* AIM OF THE TASK *
Here, the job is to give back every entry below unchanged, omitting pictures.
### EXTRACTED ENTRIES
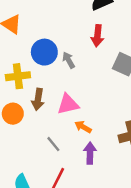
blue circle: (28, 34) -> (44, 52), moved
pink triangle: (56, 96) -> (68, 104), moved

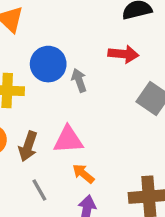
red arrow: (97, 36) -> (123, 54), turned -100
brown arrow: (38, 99) -> (28, 146), moved

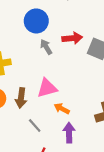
red arrow: (123, 54) -> (72, 38), moved
blue circle: (48, 64) -> (36, 21), moved

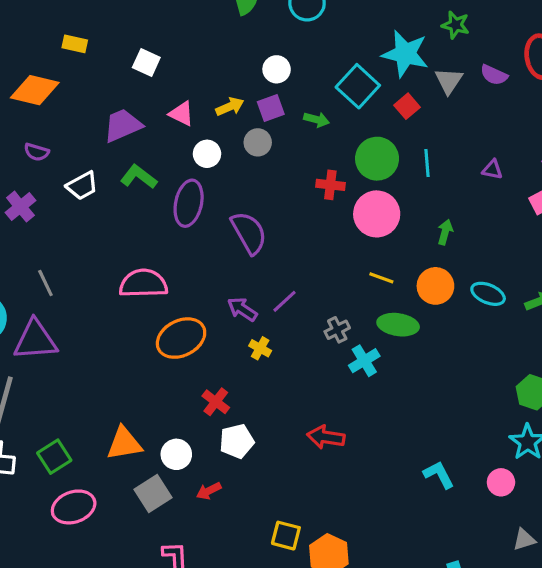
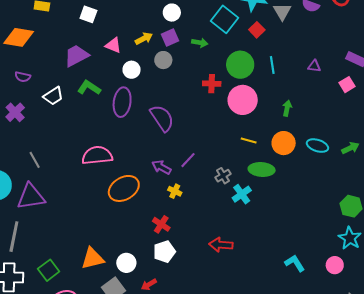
red cross: (216, 402) -> (161, 224), moved

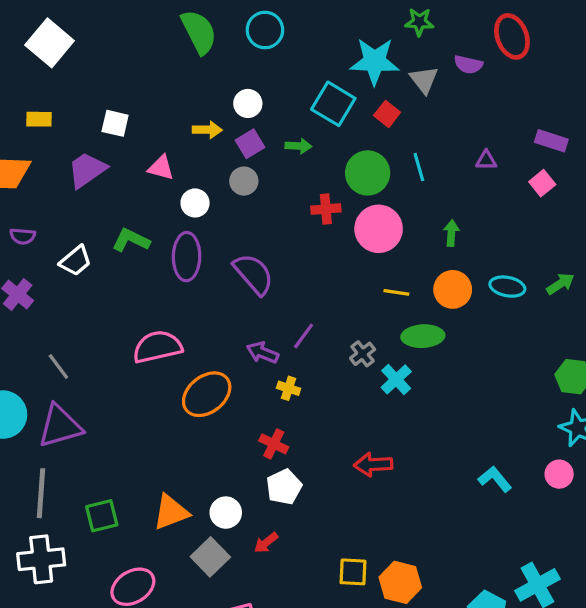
yellow arrow: (144, 39) -> (207, 130), moved, turned 36
purple trapezoid: (76, 56) -> (87, 170), moved
green square: (49, 270) -> (102, 516), moved, turned 30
######
* RESULT *
blue circle: (28, 34) -> (44, 52), moved
pink triangle: (56, 96) -> (68, 104), moved

red arrow: (97, 36) -> (123, 54), turned -100
brown arrow: (38, 99) -> (28, 146), moved

red arrow: (123, 54) -> (72, 38), moved
blue circle: (48, 64) -> (36, 21), moved

red cross: (216, 402) -> (161, 224), moved

yellow arrow: (144, 39) -> (207, 130), moved, turned 36
purple trapezoid: (76, 56) -> (87, 170), moved
green square: (49, 270) -> (102, 516), moved, turned 30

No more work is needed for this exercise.